**Task description**
Print every line below exactly. Skip the pictures.

**Information provided**
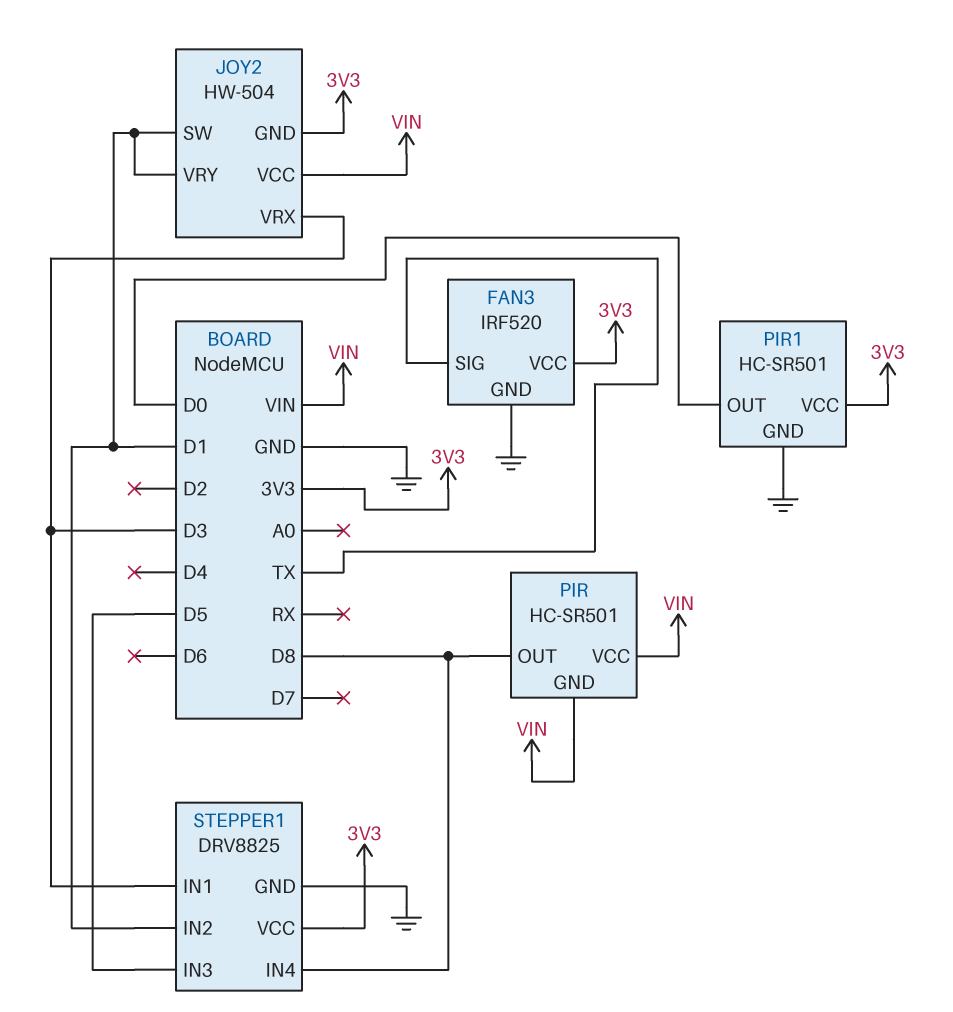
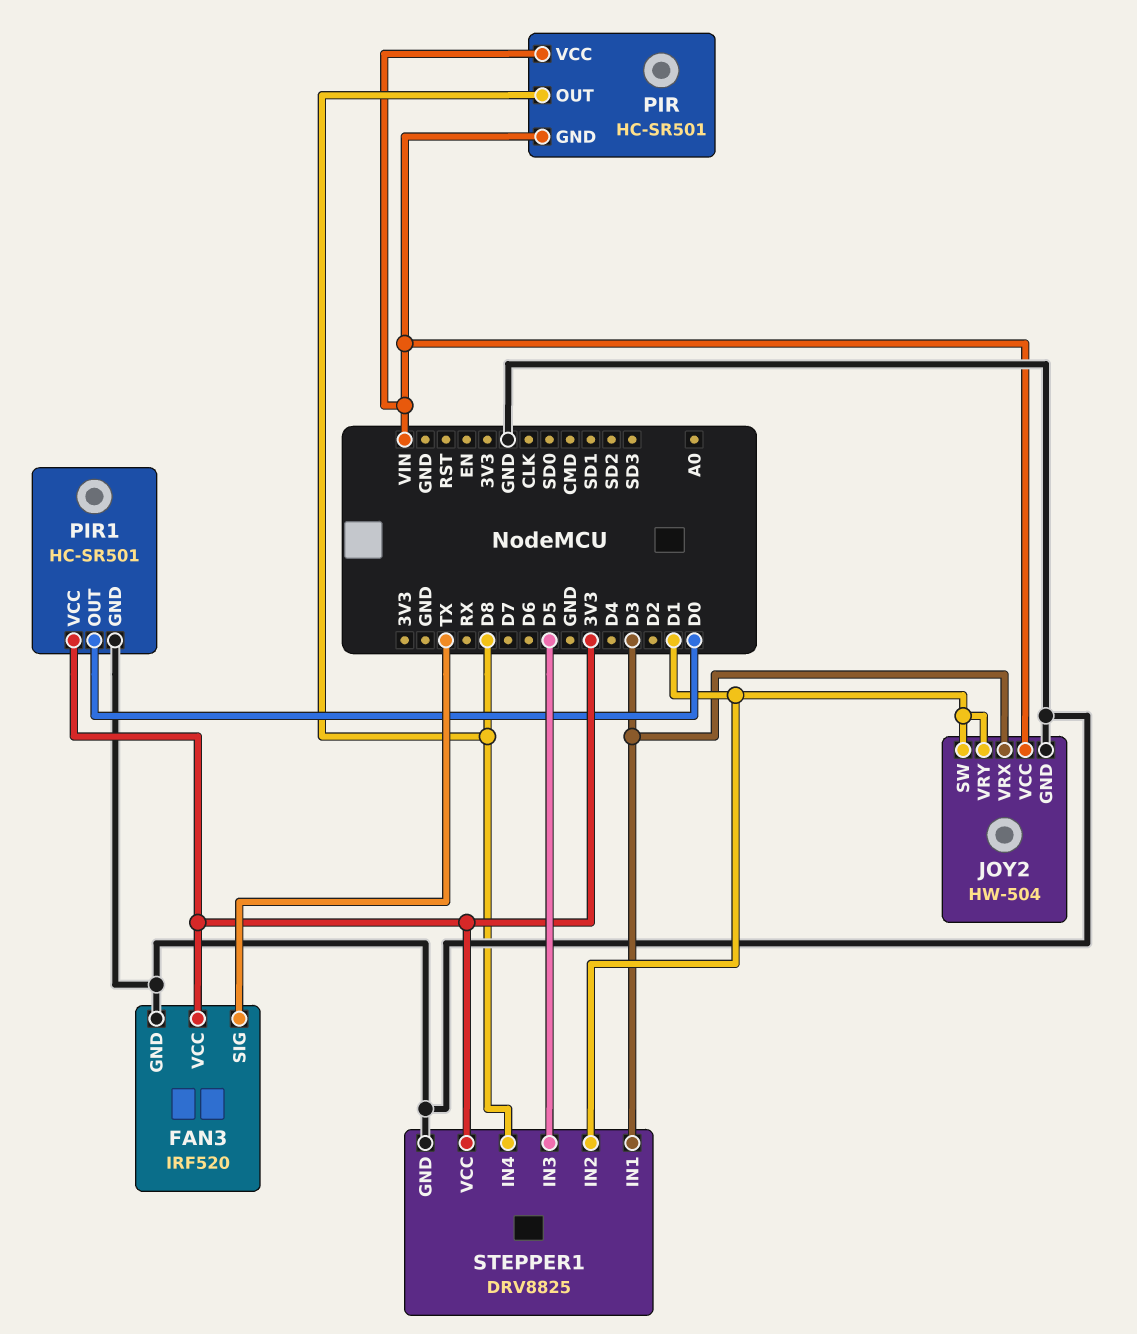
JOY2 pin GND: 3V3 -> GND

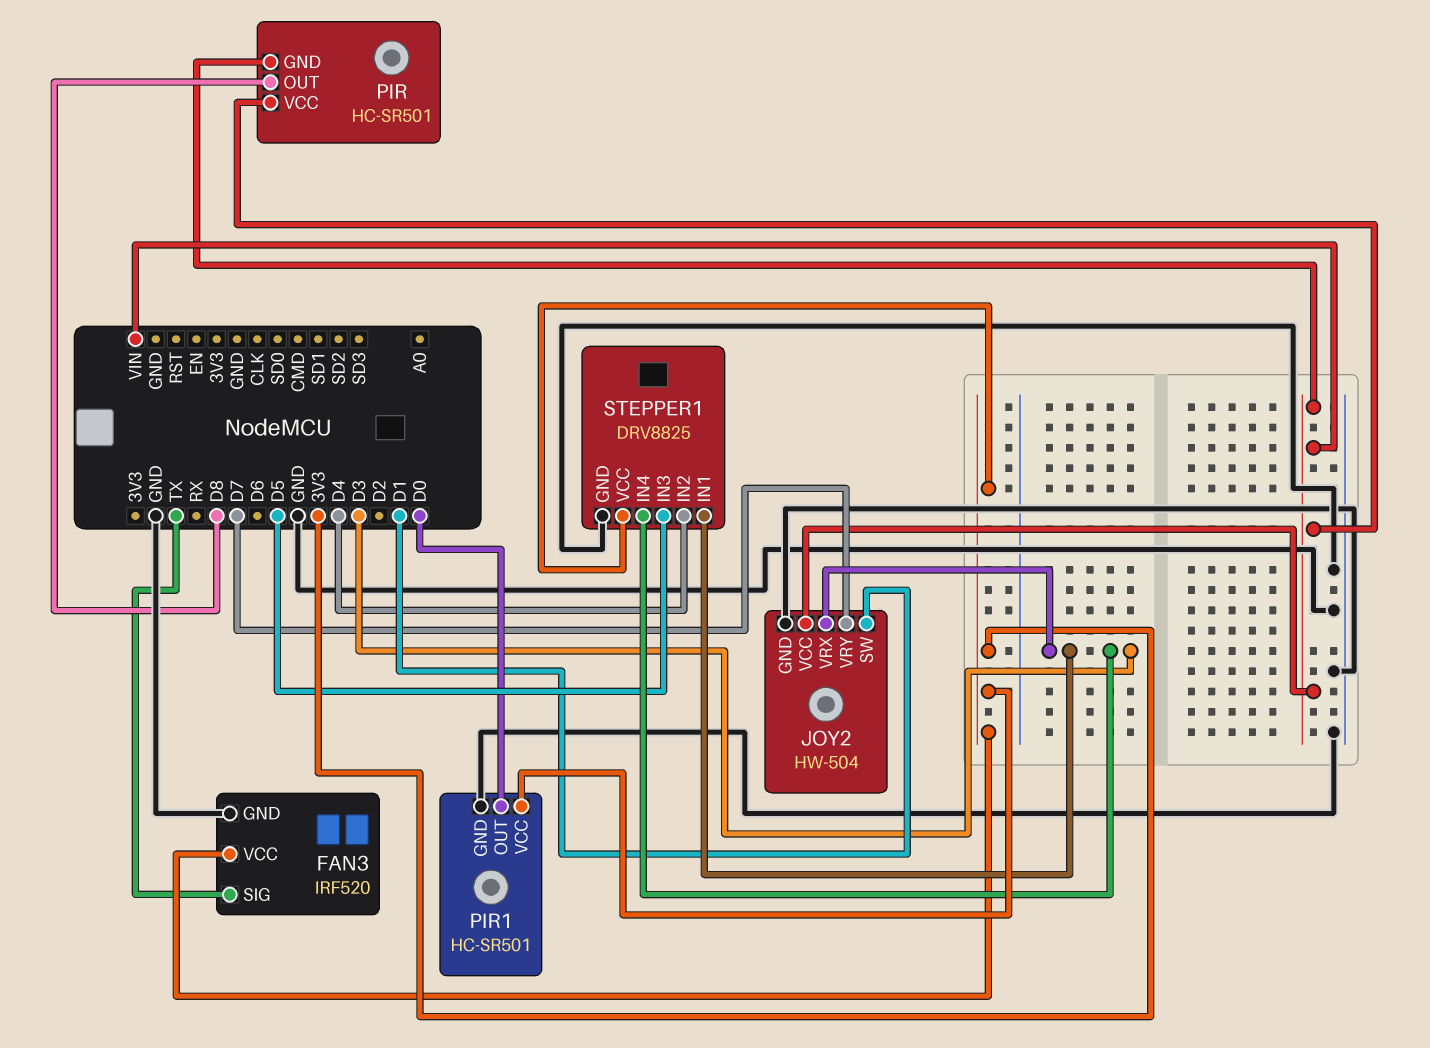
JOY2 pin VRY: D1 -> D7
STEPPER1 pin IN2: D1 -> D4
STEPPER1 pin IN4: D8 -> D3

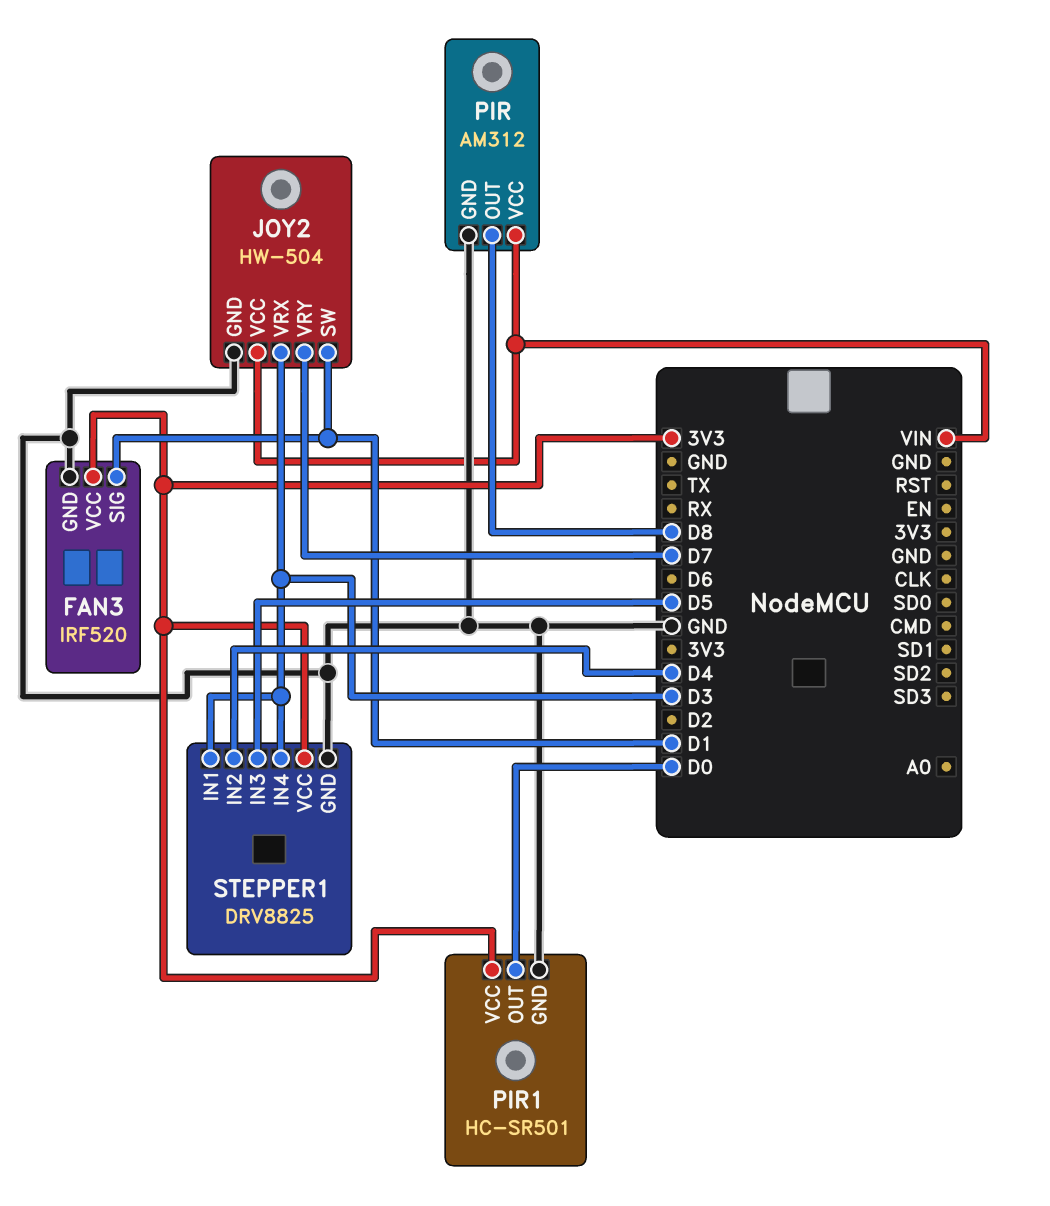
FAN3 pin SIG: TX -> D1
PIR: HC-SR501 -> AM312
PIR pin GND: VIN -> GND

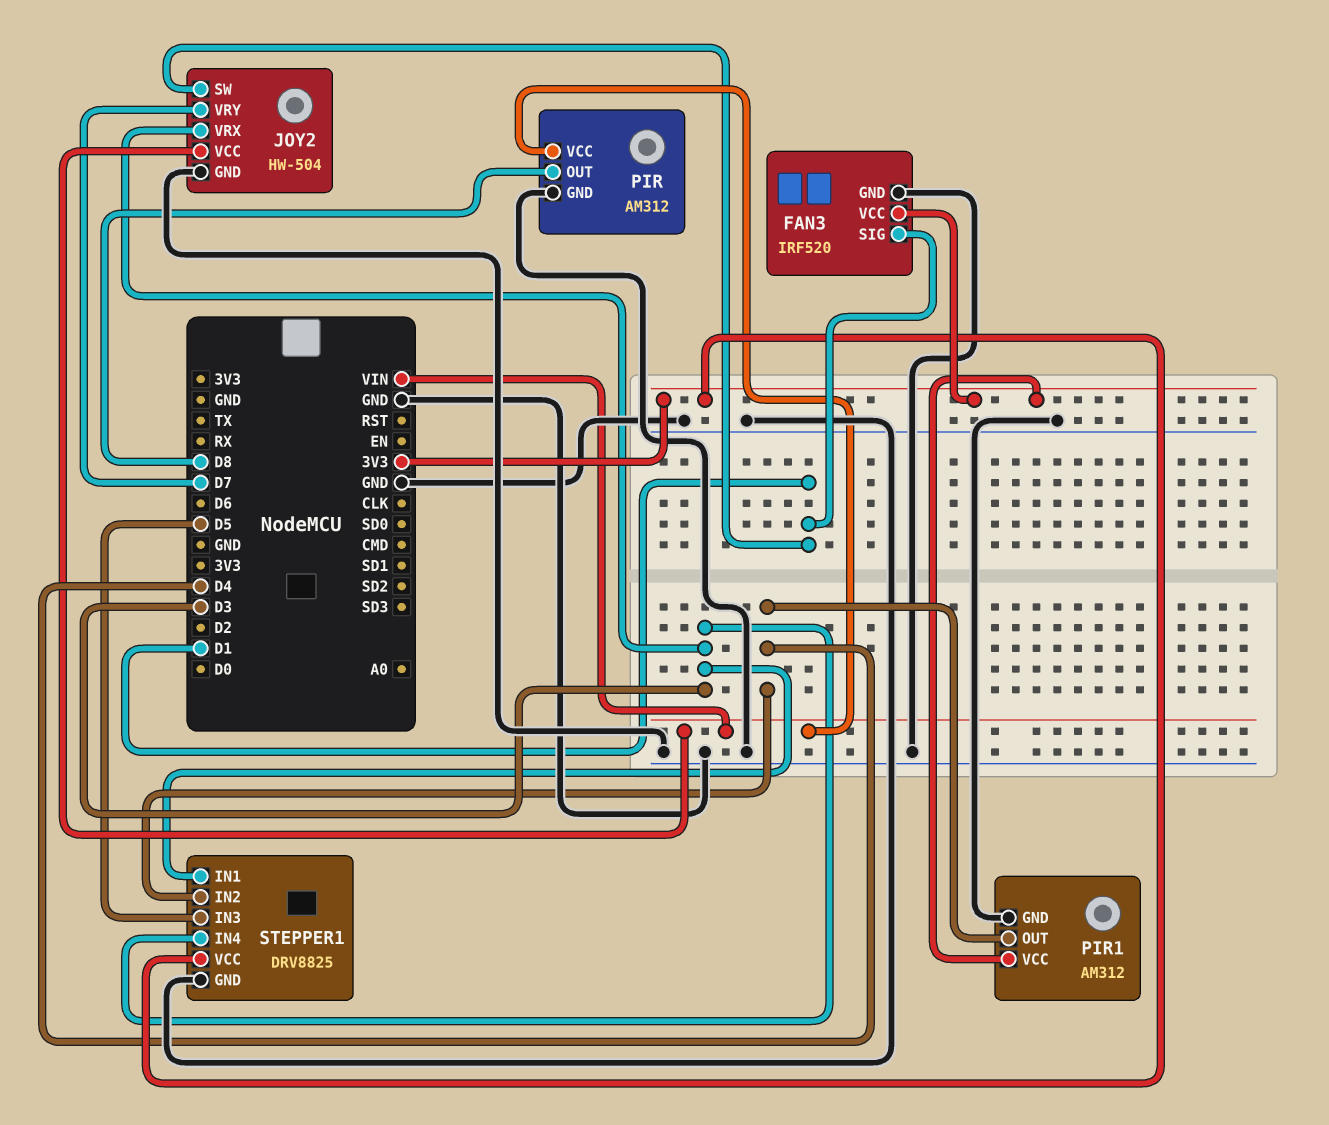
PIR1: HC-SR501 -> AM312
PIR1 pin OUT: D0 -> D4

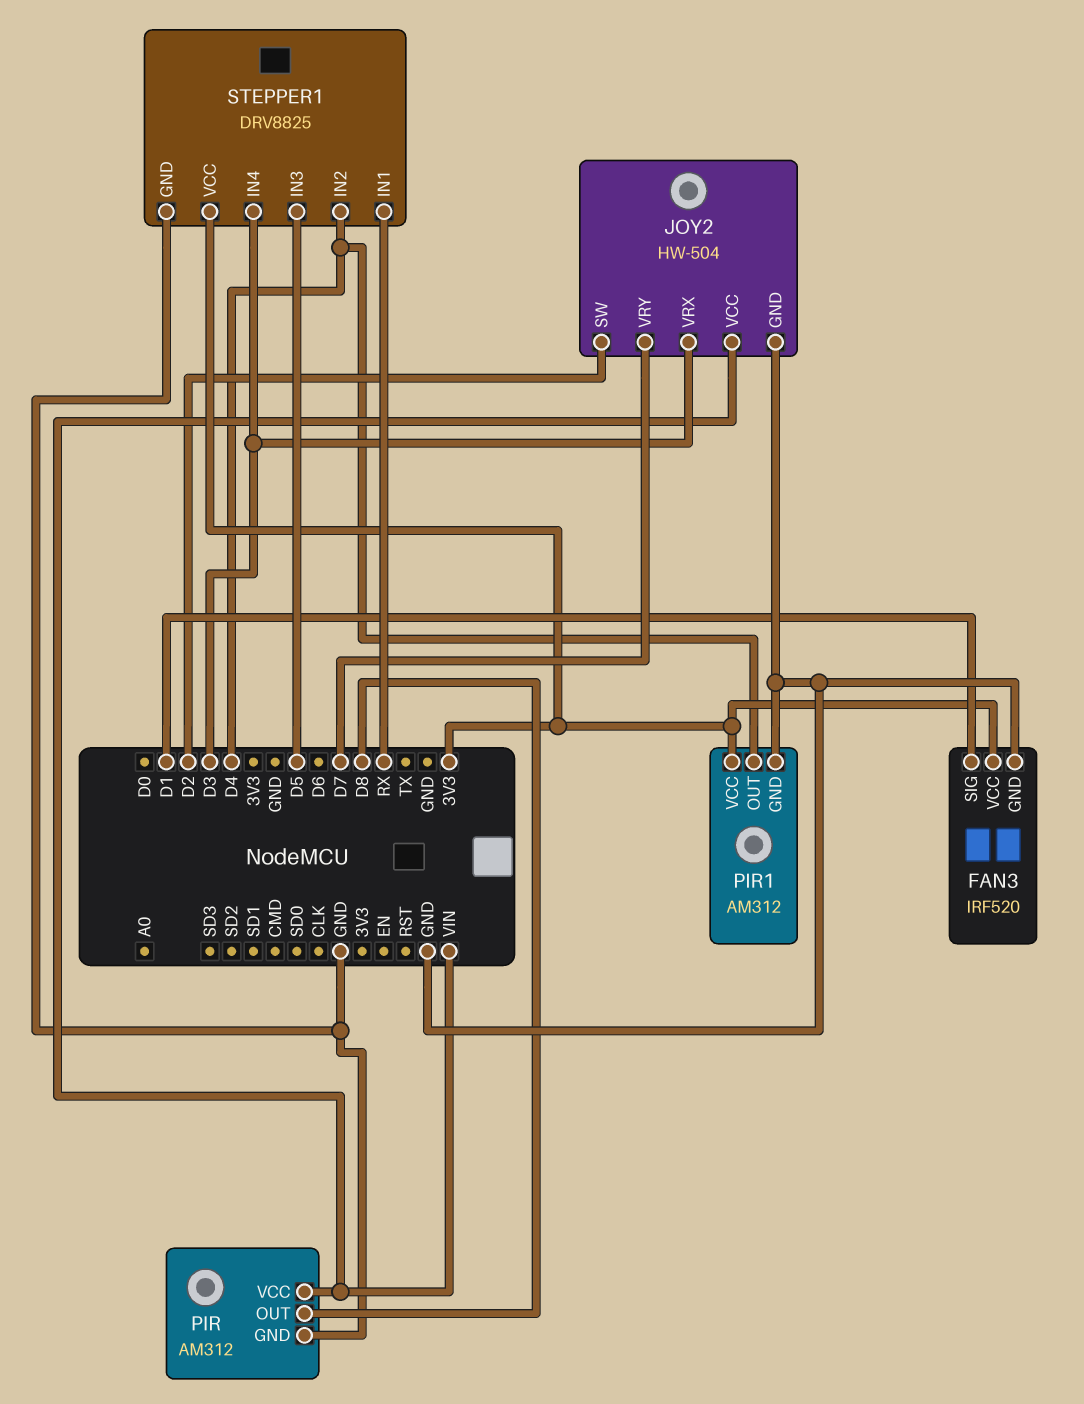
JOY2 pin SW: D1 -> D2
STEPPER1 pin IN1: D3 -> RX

**Exercise answer**
JOY2 pin GND: 3V3 -> GND

JOY2 pin VRY: D1 -> D7
STEPPER1 pin IN2: D1 -> D4
STEPPER1 pin IN4: D8 -> D3

FAN3 pin SIG: TX -> D1
PIR: HC-SR501 -> AM312
PIR pin GND: VIN -> GND

PIR1: HC-SR501 -> AM312
PIR1 pin OUT: D0 -> D4

JOY2 pin SW: D1 -> D2
STEPPER1 pin IN1: D3 -> RX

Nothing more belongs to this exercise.